Object correspondence data
———
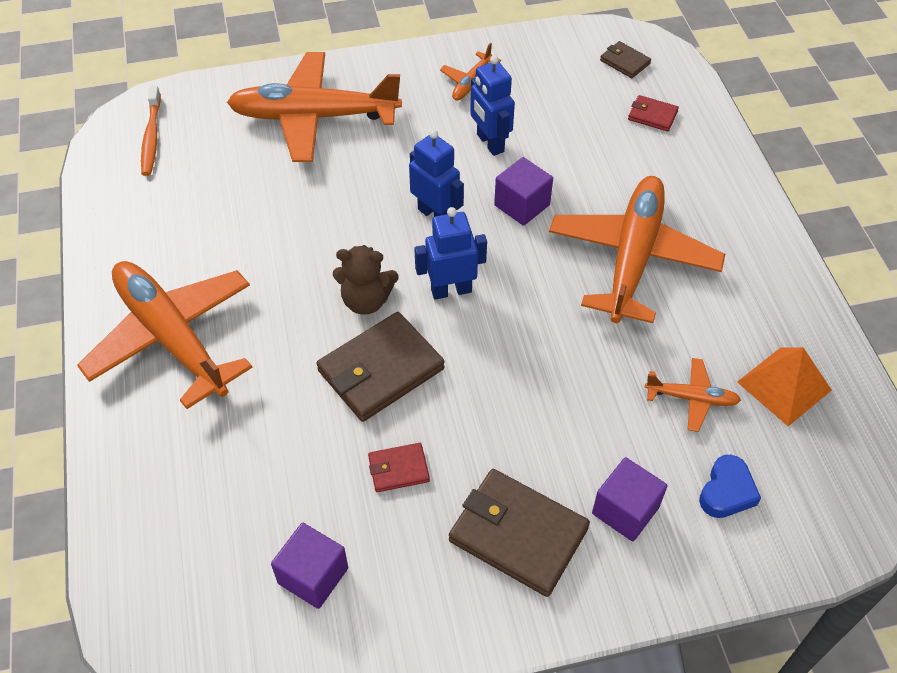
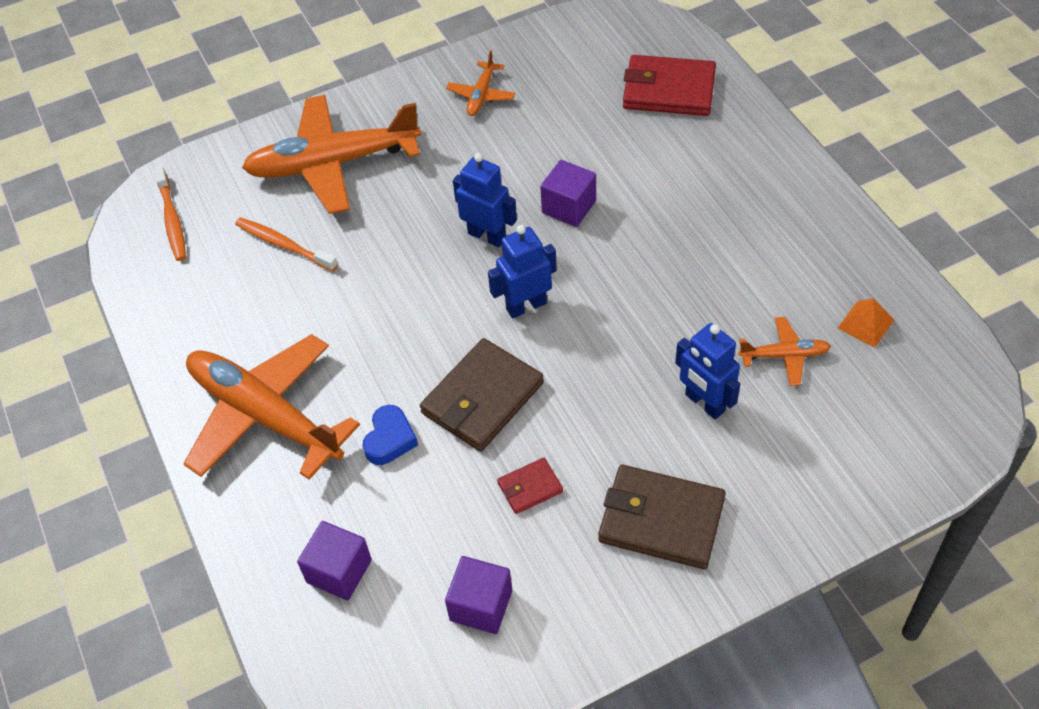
camera: 10 degrees left, 0 degrees up
brown teddy bear [333,245,398,315] -> none
blue robot [470,55,515,156] -> blue robot moved to [675,323,740,419]
orange plane [549,176,725,323] -> none
purple cube [592,457,667,542] -> purple cube moved to [297,521,372,600]
brown wallet [600,41,651,78] -> none
red wallet [628,95,679,131] -> red wallet [623,55,716,116], size x2.00
blue heart [699,455,761,518] -> blue heart moved to [363,405,418,465]
orange pyramid [737,347,832,426] -> orange pyramid [837,298,894,348], size x0.65
none -> orange toothbrush [235,217,338,271]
———
_GOAL OF THE EXERCISE_
The lines to return are those in the entries above that include "brown".

_RESPONSE TO THE EXERCISE_
brown teddy bear [333,245,398,315] -> none
brown wallet [600,41,651,78] -> none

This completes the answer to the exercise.